Directions for this task >> The answer must be a single number: the count of lines in the records below that contain the word "none".

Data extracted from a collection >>
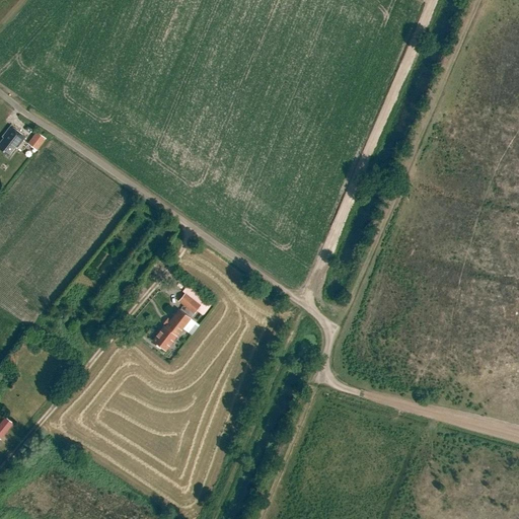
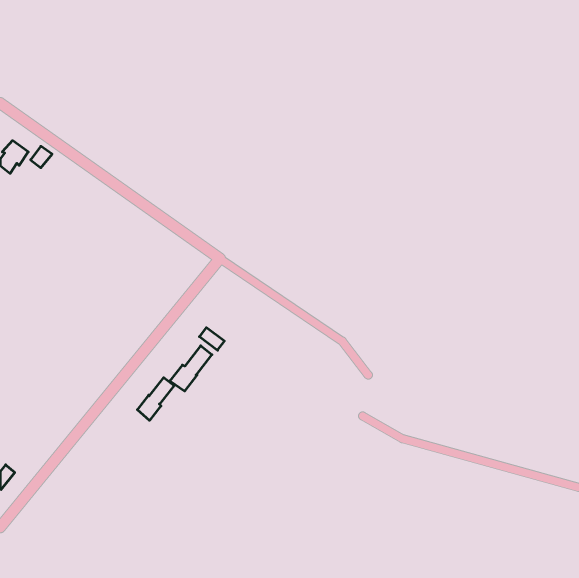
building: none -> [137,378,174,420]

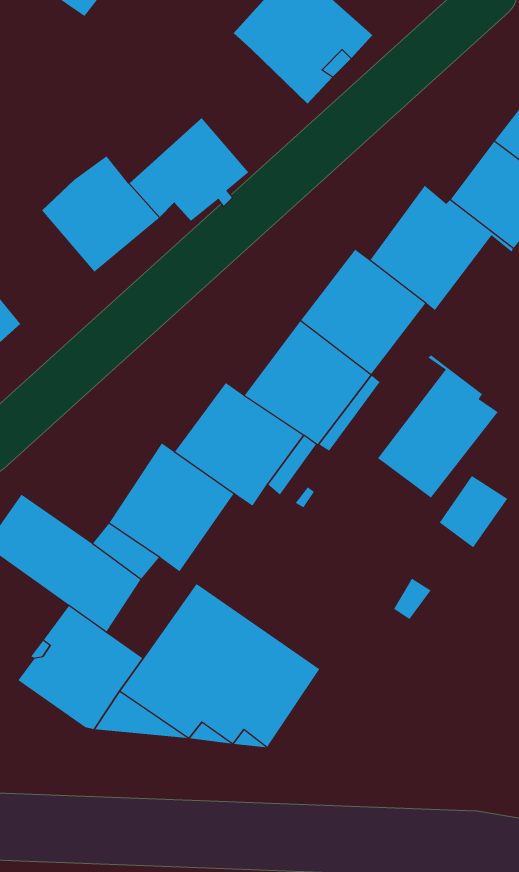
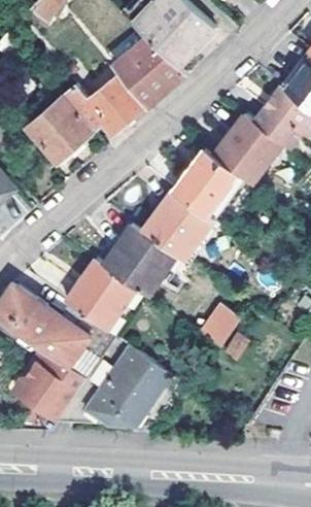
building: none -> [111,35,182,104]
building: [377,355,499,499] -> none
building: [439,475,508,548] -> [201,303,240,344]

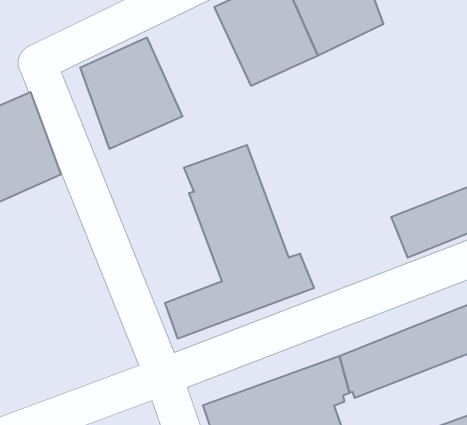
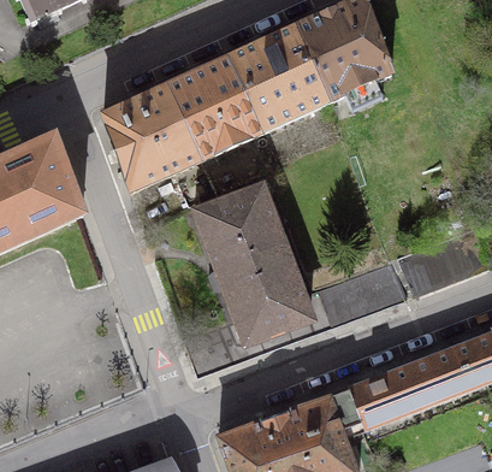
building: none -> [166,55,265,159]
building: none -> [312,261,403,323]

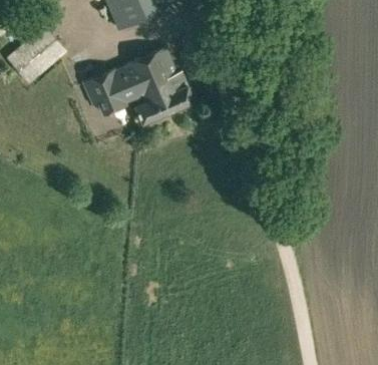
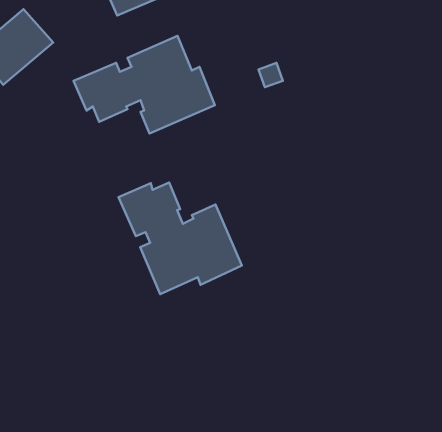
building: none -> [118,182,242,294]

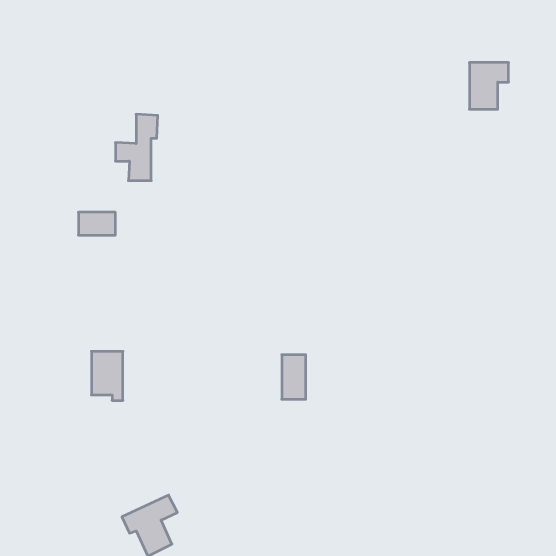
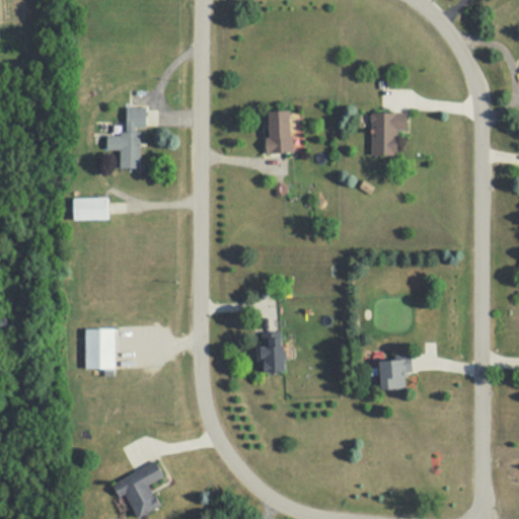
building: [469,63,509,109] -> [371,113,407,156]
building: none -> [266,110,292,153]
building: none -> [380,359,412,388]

Written reply >> 8